- [Description of the task] Could you please reproduce the entries exactly, leaving out any pictures?

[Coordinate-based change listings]

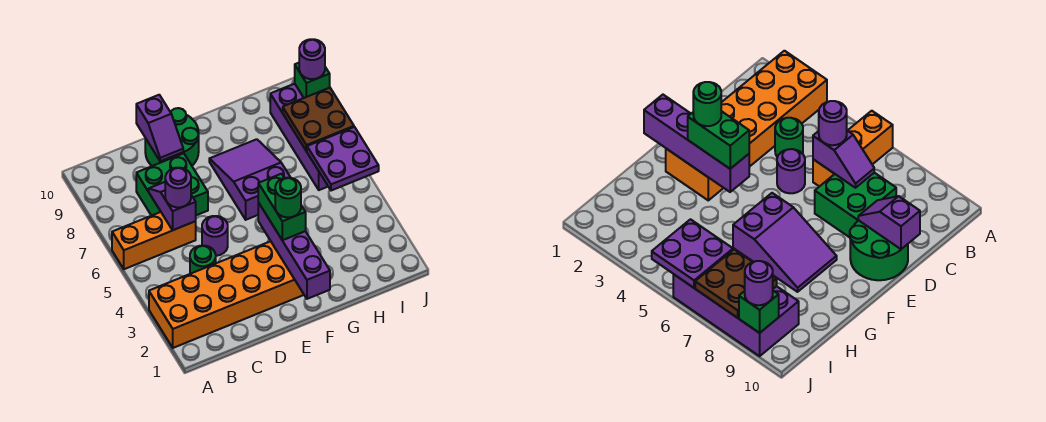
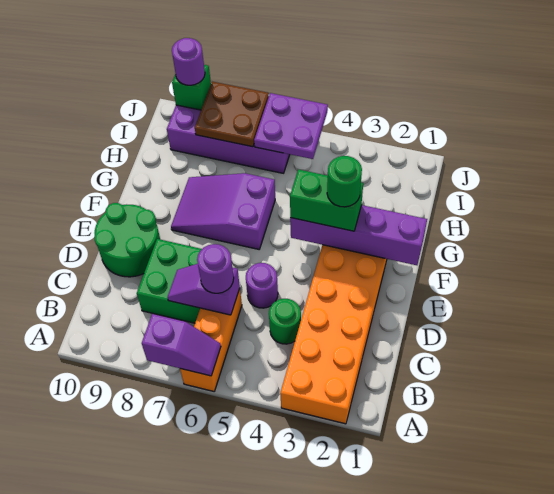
purple 1x2 slope [136,95,183,161] -> purple 1x2 slope moved to [142,314,221,376]

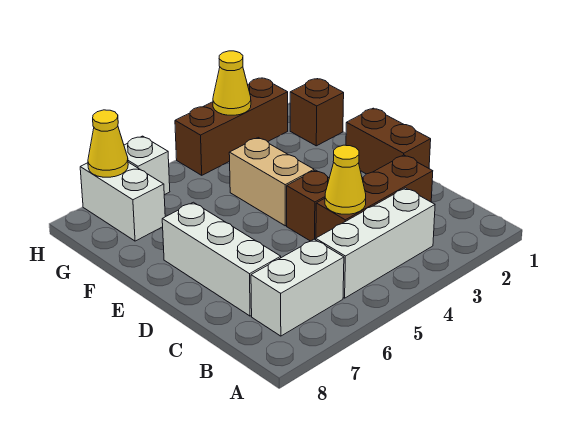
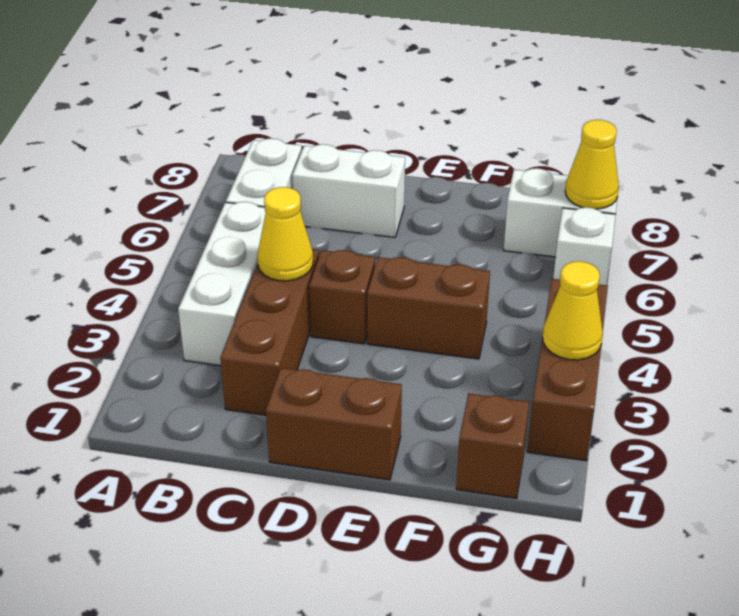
white 1x3 brick [162,202,281,316] -> white 1x2 brick [292,144,405,237]
tan 1x2 brick [229,138,314,226] -> brown 1x2 brick [367,257,490,359]

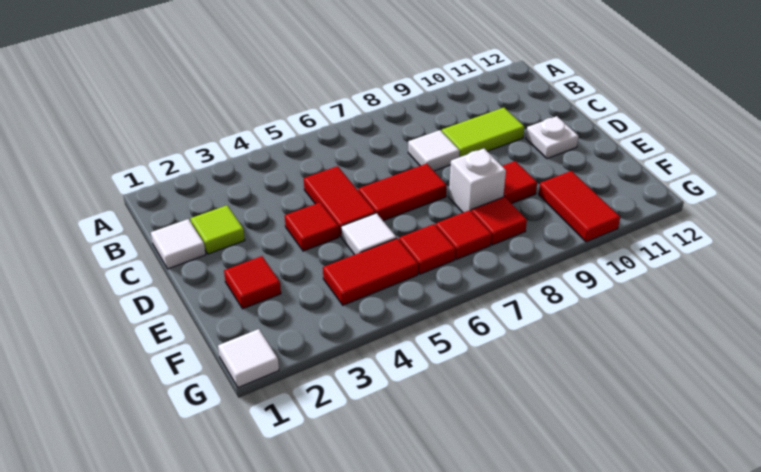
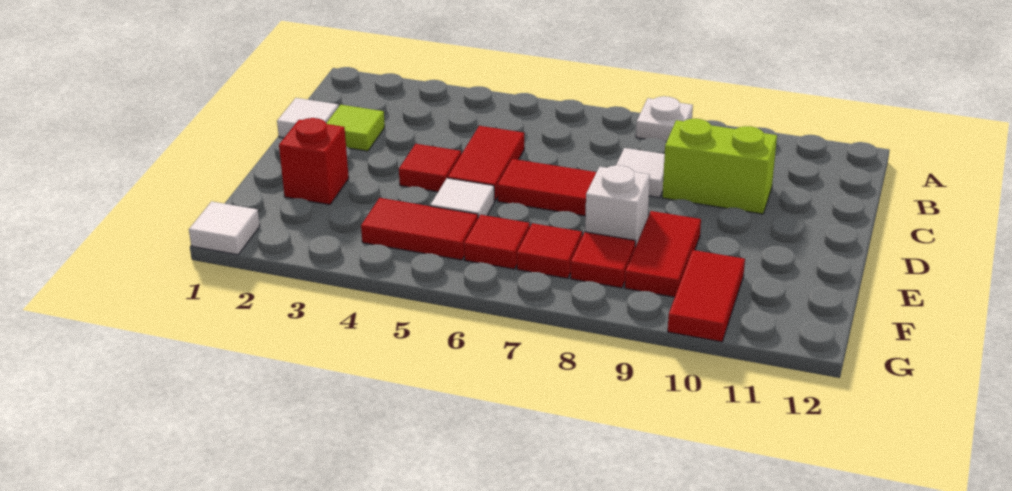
lime 1x2 tile [442,108,524,157] -> lime 1x2 brick [662,119,777,214]
white 1x1 plate [526,116,578,159] -> white 1x1 plate moved to [636,96,693,142]
red 1x1 tile [224,256,281,309] -> red 1x1 brick [279,118,349,205]
red 1x1 tile [502,161,537,204] -> red 1x2 tile [625,211,701,297]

- [Solution]
purple 1x2 slope [136,95,183,161] -> purple 1x2 slope moved to [142,314,221,376]

white 1x3 brick [162,202,281,316] -> white 1x2 brick [292,144,405,237]
tan 1x2 brick [229,138,314,226] -> brown 1x2 brick [367,257,490,359]

lime 1x2 tile [442,108,524,157] -> lime 1x2 brick [662,119,777,214]
white 1x1 plate [526,116,578,159] -> white 1x1 plate moved to [636,96,693,142]
red 1x1 tile [224,256,281,309] -> red 1x1 brick [279,118,349,205]
red 1x1 tile [502,161,537,204] -> red 1x2 tile [625,211,701,297]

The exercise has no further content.